WORK TO COMPLETE »
Give back the records in full, with every line exactly as it was.

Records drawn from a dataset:
☆ ☆ ☆ ☆ ☆
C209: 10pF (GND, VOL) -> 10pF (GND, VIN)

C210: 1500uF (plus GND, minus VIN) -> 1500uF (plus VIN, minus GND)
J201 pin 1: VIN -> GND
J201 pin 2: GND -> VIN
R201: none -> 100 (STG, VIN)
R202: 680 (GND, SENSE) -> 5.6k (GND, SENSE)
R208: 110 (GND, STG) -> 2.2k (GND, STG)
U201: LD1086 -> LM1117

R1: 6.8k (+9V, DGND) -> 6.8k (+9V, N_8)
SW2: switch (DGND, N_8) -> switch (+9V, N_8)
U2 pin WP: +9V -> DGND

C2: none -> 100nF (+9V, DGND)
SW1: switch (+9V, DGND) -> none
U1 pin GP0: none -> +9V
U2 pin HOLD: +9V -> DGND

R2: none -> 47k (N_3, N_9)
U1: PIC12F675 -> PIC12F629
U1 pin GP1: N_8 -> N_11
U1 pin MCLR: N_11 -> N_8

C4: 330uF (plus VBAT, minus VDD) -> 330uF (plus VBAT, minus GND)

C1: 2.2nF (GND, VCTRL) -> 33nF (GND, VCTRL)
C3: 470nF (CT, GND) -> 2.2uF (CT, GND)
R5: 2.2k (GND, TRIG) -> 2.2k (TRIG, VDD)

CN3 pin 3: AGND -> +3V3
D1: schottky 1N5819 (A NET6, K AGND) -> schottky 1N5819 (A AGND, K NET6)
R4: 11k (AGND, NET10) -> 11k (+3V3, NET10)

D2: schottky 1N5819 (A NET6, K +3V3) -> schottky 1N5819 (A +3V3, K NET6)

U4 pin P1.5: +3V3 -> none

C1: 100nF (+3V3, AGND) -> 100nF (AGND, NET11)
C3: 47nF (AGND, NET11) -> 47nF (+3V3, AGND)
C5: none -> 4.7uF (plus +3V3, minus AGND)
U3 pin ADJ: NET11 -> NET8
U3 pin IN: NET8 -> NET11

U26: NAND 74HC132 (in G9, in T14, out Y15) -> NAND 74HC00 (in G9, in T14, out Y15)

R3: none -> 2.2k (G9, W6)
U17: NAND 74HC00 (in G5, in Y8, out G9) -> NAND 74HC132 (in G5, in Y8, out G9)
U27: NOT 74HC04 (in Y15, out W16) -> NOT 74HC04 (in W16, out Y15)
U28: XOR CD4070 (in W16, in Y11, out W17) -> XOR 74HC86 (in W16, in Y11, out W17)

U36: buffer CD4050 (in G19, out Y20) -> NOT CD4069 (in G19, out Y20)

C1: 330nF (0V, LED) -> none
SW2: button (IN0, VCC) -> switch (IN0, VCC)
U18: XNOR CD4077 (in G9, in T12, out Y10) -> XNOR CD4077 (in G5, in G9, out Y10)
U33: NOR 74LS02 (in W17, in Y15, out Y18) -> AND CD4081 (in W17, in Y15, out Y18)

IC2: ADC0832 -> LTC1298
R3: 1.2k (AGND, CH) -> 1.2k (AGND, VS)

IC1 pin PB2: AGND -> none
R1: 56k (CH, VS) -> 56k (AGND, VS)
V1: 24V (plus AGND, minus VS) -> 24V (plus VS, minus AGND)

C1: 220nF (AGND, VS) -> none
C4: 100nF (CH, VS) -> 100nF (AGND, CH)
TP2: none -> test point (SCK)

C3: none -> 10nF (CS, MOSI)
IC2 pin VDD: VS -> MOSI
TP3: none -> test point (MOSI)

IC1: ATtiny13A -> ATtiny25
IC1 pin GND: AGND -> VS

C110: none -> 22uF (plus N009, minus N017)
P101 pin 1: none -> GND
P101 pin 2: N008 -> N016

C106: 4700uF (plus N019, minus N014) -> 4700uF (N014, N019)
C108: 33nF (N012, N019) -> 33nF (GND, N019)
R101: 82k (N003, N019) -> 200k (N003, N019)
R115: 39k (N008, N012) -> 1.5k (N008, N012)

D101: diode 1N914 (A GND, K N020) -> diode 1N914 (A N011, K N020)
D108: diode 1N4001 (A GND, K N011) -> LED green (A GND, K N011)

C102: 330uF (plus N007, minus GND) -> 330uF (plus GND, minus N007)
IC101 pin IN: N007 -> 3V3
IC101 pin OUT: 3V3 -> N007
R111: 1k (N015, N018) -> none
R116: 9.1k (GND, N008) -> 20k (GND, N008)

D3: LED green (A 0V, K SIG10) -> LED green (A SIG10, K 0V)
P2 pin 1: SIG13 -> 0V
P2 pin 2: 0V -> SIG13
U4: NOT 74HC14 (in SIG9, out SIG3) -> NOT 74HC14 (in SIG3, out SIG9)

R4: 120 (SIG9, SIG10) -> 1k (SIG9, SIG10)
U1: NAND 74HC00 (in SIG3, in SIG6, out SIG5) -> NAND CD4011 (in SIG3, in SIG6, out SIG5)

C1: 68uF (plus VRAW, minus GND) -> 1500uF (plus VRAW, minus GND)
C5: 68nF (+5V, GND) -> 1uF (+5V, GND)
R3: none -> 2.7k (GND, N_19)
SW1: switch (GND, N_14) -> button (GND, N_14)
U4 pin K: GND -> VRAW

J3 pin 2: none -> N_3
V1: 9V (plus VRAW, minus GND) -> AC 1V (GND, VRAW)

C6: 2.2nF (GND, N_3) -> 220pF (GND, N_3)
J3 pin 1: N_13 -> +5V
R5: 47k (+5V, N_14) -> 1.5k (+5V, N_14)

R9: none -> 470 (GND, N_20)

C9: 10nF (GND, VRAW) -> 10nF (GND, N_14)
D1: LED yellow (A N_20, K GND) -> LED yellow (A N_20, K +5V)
☆ ☆ ☆ ☆ ☆
YOUR RESPONSE »
C209: 10pF (GND, VOL) -> 10pF (GND, VIN)

C210: 1500uF (plus GND, minus VIN) -> 1500uF (plus VIN, minus GND)
J201 pin 1: VIN -> GND
J201 pin 2: GND -> VIN
R201: none -> 100 (STG, VIN)
R202: 680 (GND, SENSE) -> 5.6k (GND, SENSE)
R208: 110 (GND, STG) -> 2.2k (GND, STG)
U201: LD1086 -> LM1117

R1: 6.8k (+9V, DGND) -> 6.8k (+9V, N_8)
SW2: switch (DGND, N_8) -> switch (+9V, N_8)
U2 pin WP: +9V -> DGND

C2: none -> 100nF (+9V, DGND)
SW1: switch (+9V, DGND) -> none
U1 pin GP0: none -> +9V
U2 pin HOLD: +9V -> DGND

R2: none -> 47k (N_3, N_9)
U1: PIC12F675 -> PIC12F629
U1 pin GP1: N_8 -> N_11
U1 pin MCLR: N_11 -> N_8

C4: 330uF (plus VBAT, minus VDD) -> 330uF (plus VBAT, minus GND)

C1: 2.2nF (GND, VCTRL) -> 33nF (GND, VCTRL)
C3: 470nF (CT, GND) -> 2.2uF (CT, GND)
R5: 2.2k (GND, TRIG) -> 2.2k (TRIG, VDD)

CN3 pin 3: AGND -> +3V3
D1: schottky 1N5819 (A NET6, K AGND) -> schottky 1N5819 (A AGND, K NET6)
R4: 11k (AGND, NET10) -> 11k (+3V3, NET10)

D2: schottky 1N5819 (A NET6, K +3V3) -> schottky 1N5819 (A +3V3, K NET6)

U4 pin P1.5: +3V3 -> none

C1: 100nF (+3V3, AGND) -> 100nF (AGND, NET11)
C3: 47nF (AGND, NET11) -> 47nF (+3V3, AGND)
C5: none -> 4.7uF (plus +3V3, minus AGND)
U3 pin ADJ: NET11 -> NET8
U3 pin IN: NET8 -> NET11

U26: NAND 74HC132 (in G9, in T14, out Y15) -> NAND 74HC00 (in G9, in T14, out Y15)

R3: none -> 2.2k (G9, W6)
U17: NAND 74HC00 (in G5, in Y8, out G9) -> NAND 74HC132 (in G5, in Y8, out G9)
U27: NOT 74HC04 (in Y15, out W16) -> NOT 74HC04 (in W16, out Y15)
U28: XOR CD4070 (in W16, in Y11, out W17) -> XOR 74HC86 (in W16, in Y11, out W17)

U36: buffer CD4050 (in G19, out Y20) -> NOT CD4069 (in G19, out Y20)

C1: 330nF (0V, LED) -> none
SW2: button (IN0, VCC) -> switch (IN0, VCC)
U18: XNOR CD4077 (in G9, in T12, out Y10) -> XNOR CD4077 (in G5, in G9, out Y10)
U33: NOR 74LS02 (in W17, in Y15, out Y18) -> AND CD4081 (in W17, in Y15, out Y18)

IC2: ADC0832 -> LTC1298
R3: 1.2k (AGND, CH) -> 1.2k (AGND, VS)

IC1 pin PB2: AGND -> none
R1: 56k (CH, VS) -> 56k (AGND, VS)
V1: 24V (plus AGND, minus VS) -> 24V (plus VS, minus AGND)

C1: 220nF (AGND, VS) -> none
C4: 100nF (CH, VS) -> 100nF (AGND, CH)
TP2: none -> test point (SCK)

C3: none -> 10nF (CS, MOSI)
IC2 pin VDD: VS -> MOSI
TP3: none -> test point (MOSI)

IC1: ATtiny13A -> ATtiny25
IC1 pin GND: AGND -> VS

C110: none -> 22uF (plus N009, minus N017)
P101 pin 1: none -> GND
P101 pin 2: N008 -> N016

C106: 4700uF (plus N019, minus N014) -> 4700uF (N014, N019)
C108: 33nF (N012, N019) -> 33nF (GND, N019)
R101: 82k (N003, N019) -> 200k (N003, N019)
R115: 39k (N008, N012) -> 1.5k (N008, N012)

D101: diode 1N914 (A GND, K N020) -> diode 1N914 (A N011, K N020)
D108: diode 1N4001 (A GND, K N011) -> LED green (A GND, K N011)

C102: 330uF (plus N007, minus GND) -> 330uF (plus GND, minus N007)
IC101 pin IN: N007 -> 3V3
IC101 pin OUT: 3V3 -> N007
R111: 1k (N015, N018) -> none
R116: 9.1k (GND, N008) -> 20k (GND, N008)

D3: LED green (A 0V, K SIG10) -> LED green (A SIG10, K 0V)
P2 pin 1: SIG13 -> 0V
P2 pin 2: 0V -> SIG13
U4: NOT 74HC14 (in SIG9, out SIG3) -> NOT 74HC14 (in SIG3, out SIG9)

R4: 120 (SIG9, SIG10) -> 1k (SIG9, SIG10)
U1: NAND 74HC00 (in SIG3, in SIG6, out SIG5) -> NAND CD4011 (in SIG3, in SIG6, out SIG5)

C1: 68uF (plus VRAW, minus GND) -> 1500uF (plus VRAW, minus GND)
C5: 68nF (+5V, GND) -> 1uF (+5V, GND)
R3: none -> 2.7k (GND, N_19)
SW1: switch (GND, N_14) -> button (GND, N_14)
U4 pin K: GND -> VRAW

J3 pin 2: none -> N_3
V1: 9V (plus VRAW, minus GND) -> AC 1V (GND, VRAW)

C6: 2.2nF (GND, N_3) -> 220pF (GND, N_3)
J3 pin 1: N_13 -> +5V
R5: 47k (+5V, N_14) -> 1.5k (+5V, N_14)

R9: none -> 470 (GND, N_20)

C9: 10nF (GND, VRAW) -> 10nF (GND, N_14)
D1: LED yellow (A N_20, K GND) -> LED yellow (A N_20, K +5V)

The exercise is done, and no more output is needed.